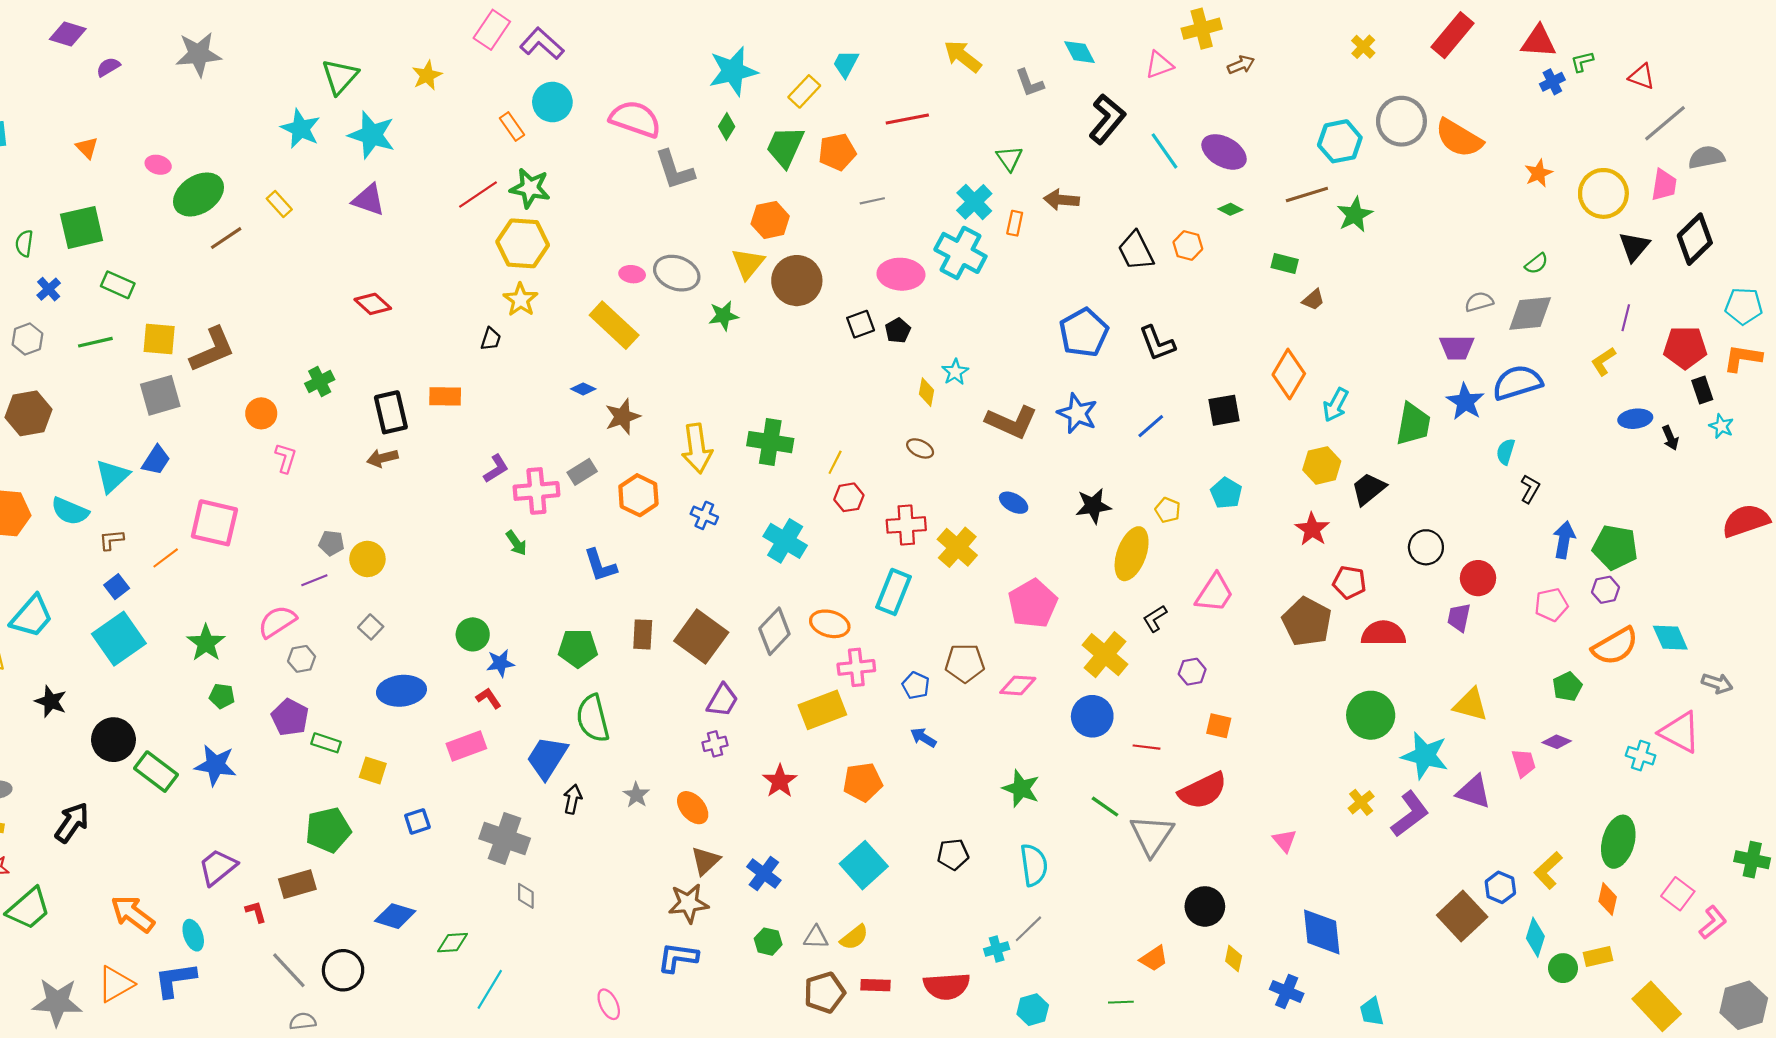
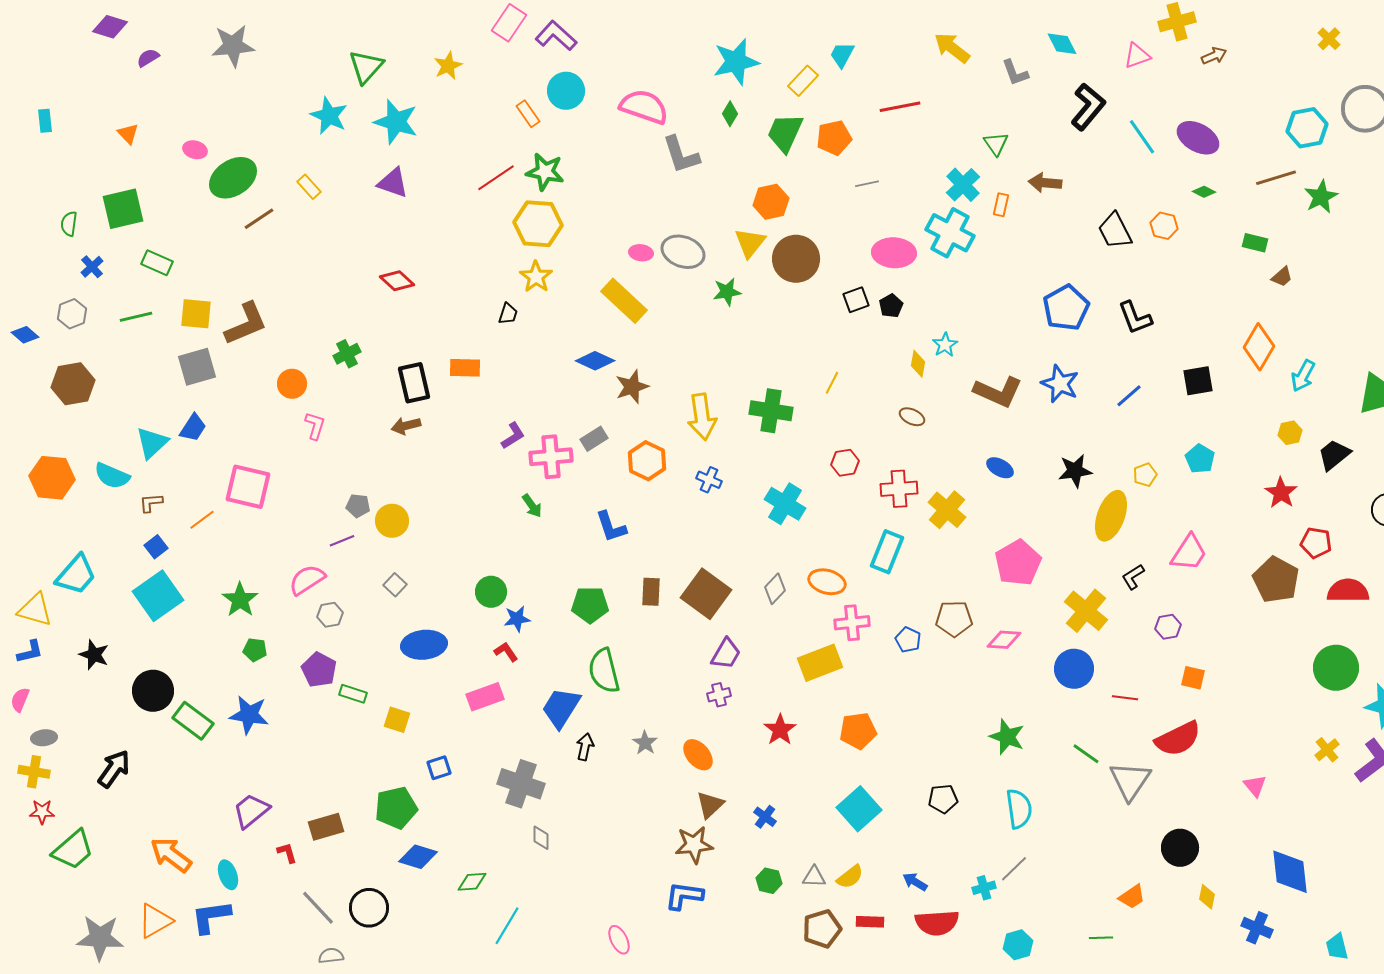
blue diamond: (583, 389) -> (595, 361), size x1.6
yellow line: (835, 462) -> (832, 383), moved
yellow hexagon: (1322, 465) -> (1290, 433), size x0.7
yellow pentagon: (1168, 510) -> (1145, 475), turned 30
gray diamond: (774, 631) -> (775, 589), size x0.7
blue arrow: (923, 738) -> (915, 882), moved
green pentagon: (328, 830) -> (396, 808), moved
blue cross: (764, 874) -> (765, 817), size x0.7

* * *

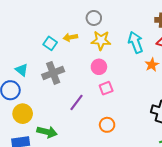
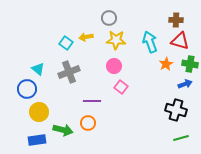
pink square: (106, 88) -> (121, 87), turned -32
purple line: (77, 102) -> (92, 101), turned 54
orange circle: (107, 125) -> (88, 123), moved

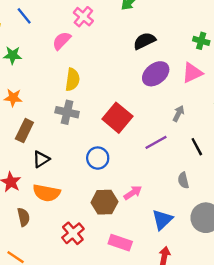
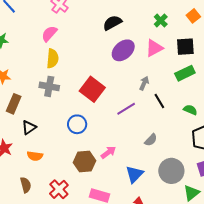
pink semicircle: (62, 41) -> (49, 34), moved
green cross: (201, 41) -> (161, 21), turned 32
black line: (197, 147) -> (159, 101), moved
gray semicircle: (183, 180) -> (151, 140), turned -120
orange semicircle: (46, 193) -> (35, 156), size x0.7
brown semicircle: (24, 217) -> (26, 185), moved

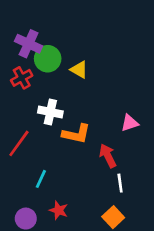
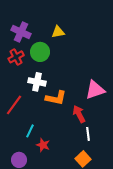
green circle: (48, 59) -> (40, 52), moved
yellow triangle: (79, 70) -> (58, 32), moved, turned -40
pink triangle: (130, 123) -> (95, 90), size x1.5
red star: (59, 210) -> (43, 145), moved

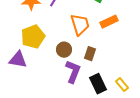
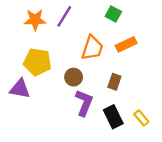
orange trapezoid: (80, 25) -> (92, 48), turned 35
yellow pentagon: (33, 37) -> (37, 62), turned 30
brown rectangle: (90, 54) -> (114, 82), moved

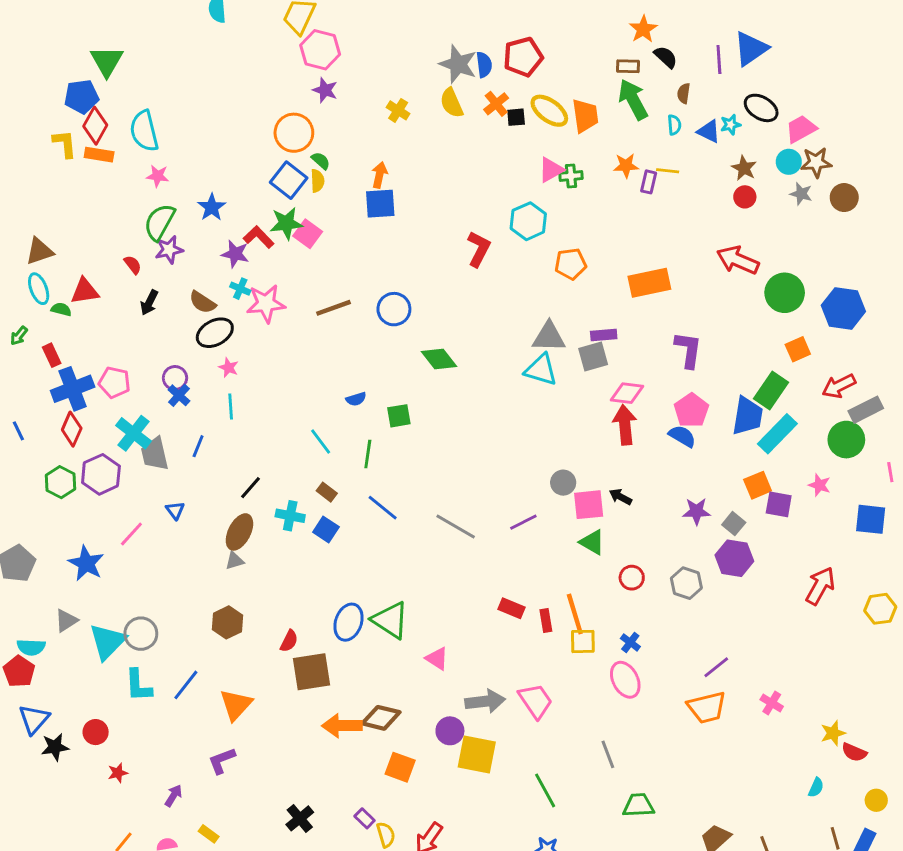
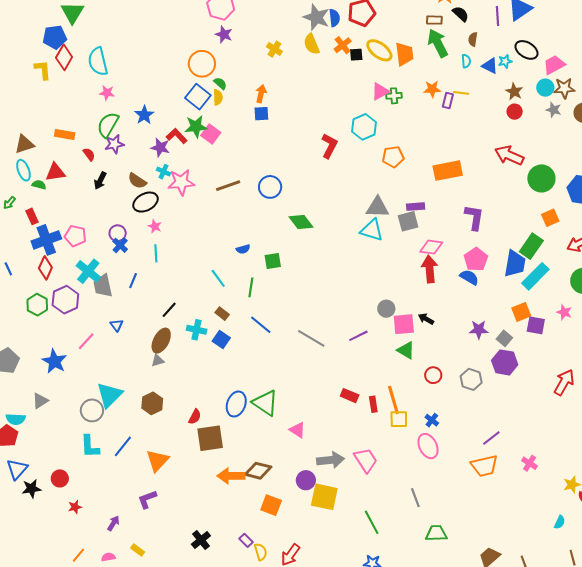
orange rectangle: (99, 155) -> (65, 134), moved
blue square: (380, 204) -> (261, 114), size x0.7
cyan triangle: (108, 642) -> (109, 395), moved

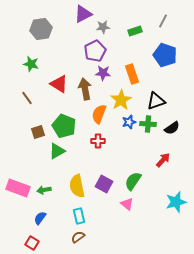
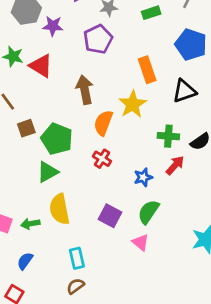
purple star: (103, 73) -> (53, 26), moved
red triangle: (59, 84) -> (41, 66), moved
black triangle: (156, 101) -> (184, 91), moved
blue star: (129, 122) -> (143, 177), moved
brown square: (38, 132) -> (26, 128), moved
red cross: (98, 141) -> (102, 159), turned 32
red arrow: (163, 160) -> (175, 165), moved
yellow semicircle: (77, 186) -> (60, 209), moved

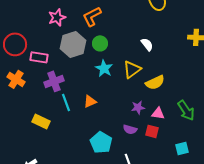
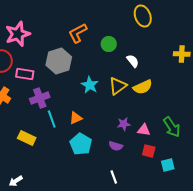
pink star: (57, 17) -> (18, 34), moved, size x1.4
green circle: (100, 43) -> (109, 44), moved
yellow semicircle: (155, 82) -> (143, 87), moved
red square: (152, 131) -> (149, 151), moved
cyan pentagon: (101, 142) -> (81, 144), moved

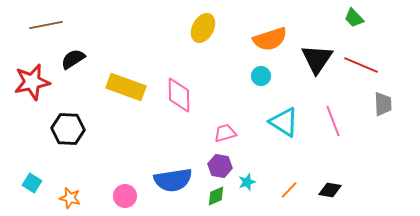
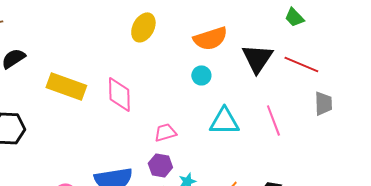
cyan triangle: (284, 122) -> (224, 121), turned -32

Task to carry out
Between and including the line with "black line: (197, 147) -> (159, 101), moved" and the line with "orange trapezoid: (80, 25)", repeat every line exactly as it appears above, with pictures left out.

Result for this exercise
black line: (197, 147) -> (159, 101), moved
gray semicircle: (183, 180) -> (151, 140), turned -120
orange semicircle: (46, 193) -> (35, 156), size x0.7
brown semicircle: (24, 217) -> (26, 185), moved

green circle: (48, 59) -> (40, 52), moved
yellow triangle: (79, 70) -> (58, 32), moved, turned -40
pink triangle: (130, 123) -> (95, 90), size x1.5
red star: (59, 210) -> (43, 145), moved

orange trapezoid: (80, 25) -> (92, 48), turned 35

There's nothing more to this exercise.